Raw data Start Marker

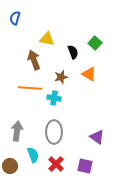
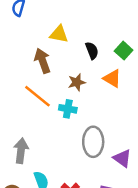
green square: (95, 43) -> (124, 51), moved
orange line: (30, 88) -> (37, 96), turned 35
gray ellipse: (54, 132) -> (93, 142), moved

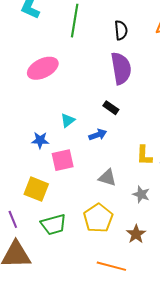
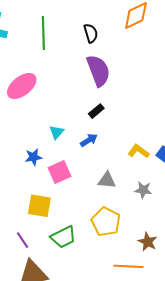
black rectangle: (111, 108) -> (96, 111), turned -63
yellow L-shape: (144, 155) -> (139, 151), turned 135
brown star: (136, 234) -> (148, 242), moved

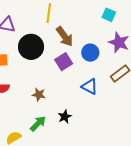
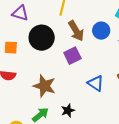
blue circle: (90, 53) -> (101, 31), moved
brown star: (39, 95) -> (44, 86), size x1.6

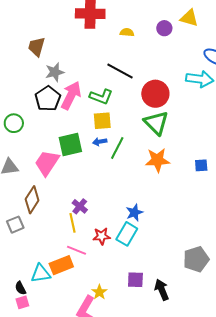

Raw data End Marker

Would you restate word for word each line from the one that holds "gray ellipse: (54, 132) -> (93, 142), moved" to the end of the material, both ends included, without the pictures?

gray ellipse: (54, 132) -> (93, 142), moved

black rectangle: (111, 108) -> (96, 111), turned -63
yellow L-shape: (144, 155) -> (139, 151), turned 135
brown star: (136, 234) -> (148, 242), moved

blue circle: (90, 53) -> (101, 31), moved
brown star: (39, 95) -> (44, 86), size x1.6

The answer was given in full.